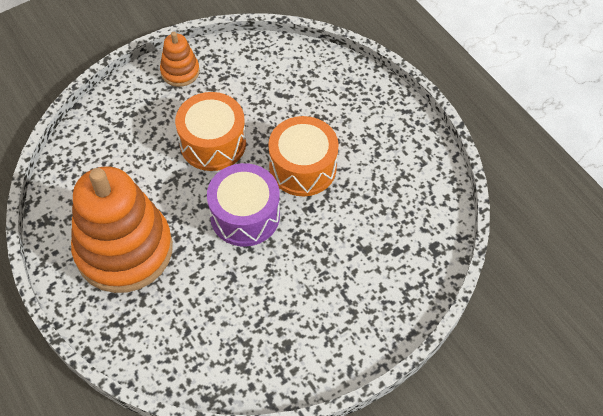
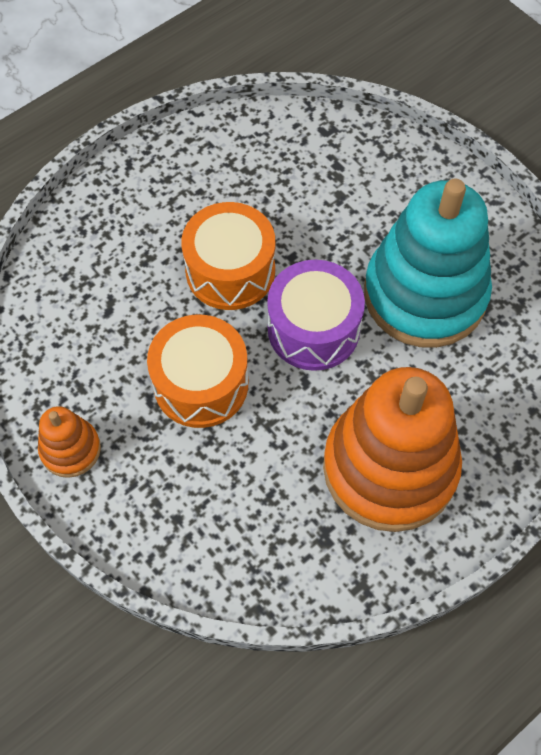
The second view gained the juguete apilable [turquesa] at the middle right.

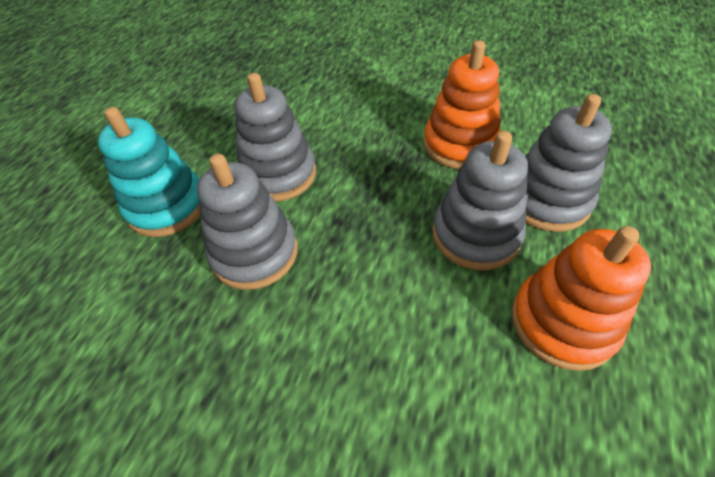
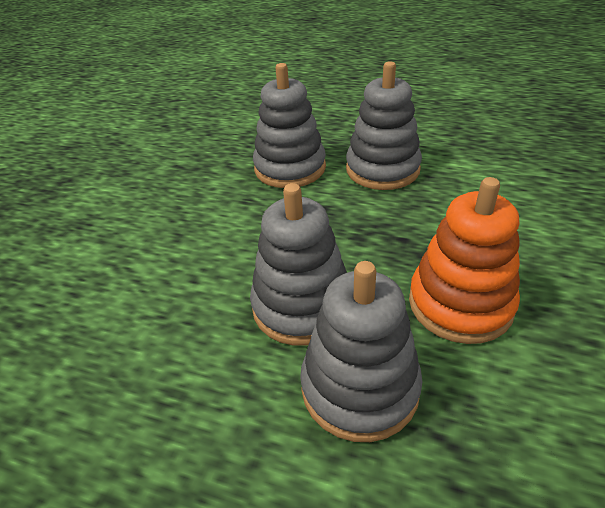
The second view lost the juguete apilable [turquesa] at the middle left.
The second view lost the juguete apilable [naranja] (2nd from left) at the middle right.

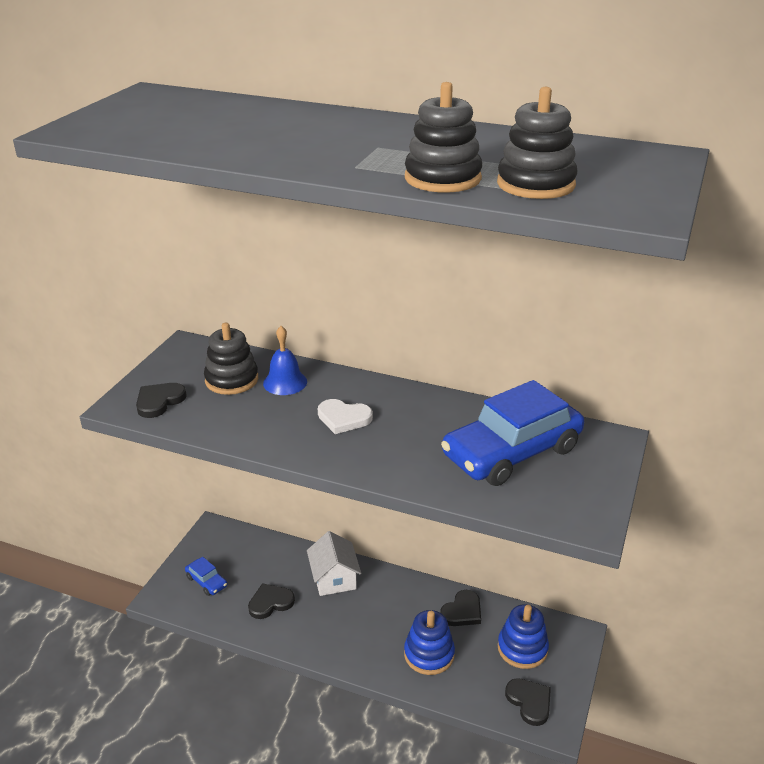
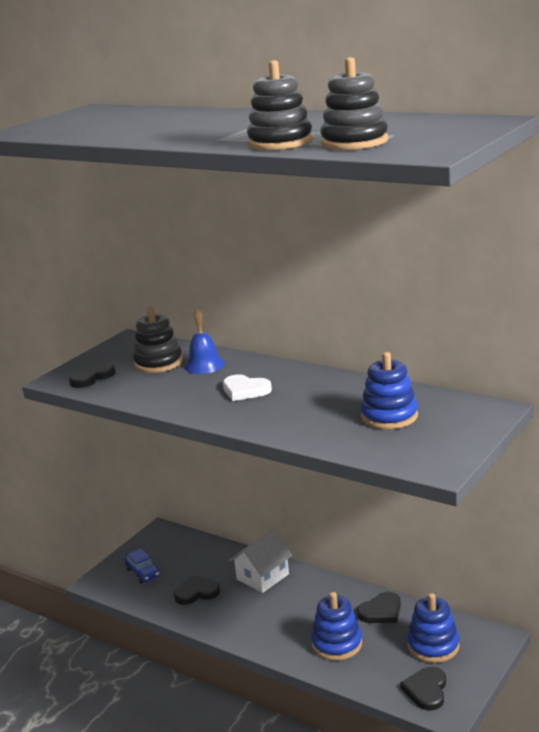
The casa [blanco] at the bottom centre ended up facing another way, 45 degrees clockwise from before.
Where the coche [azul] (2nd from left) stood at the middle right, the juguete apilable [azul] (2nd from left) came to stand at the middle right.
The corazón [negro] (4th from left) at the bottom right ended up facing another way, 150 degrees counterclockwise from before.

________________________

Problem requirements:
Apart from the pictures, restate all of the listing above exactly.

Response to this exercise:
The second view gained the juguete apilable [turquesa] at the middle right.

The second view lost the juguete apilable [turquesa] at the middle left.
The second view lost the juguete apilable [naranja] (2nd from left) at the middle right.

The casa [blanco] at the bottom centre ended up facing another way, 45 degrees clockwise from before.
Where the coche [azul] (2nd from left) stood at the middle right, the juguete apilable [azul] (2nd from left) came to stand at the middle right.
The corazón [negro] (4th from left) at the bottom right ended up facing another way, 150 degrees counterclockwise from before.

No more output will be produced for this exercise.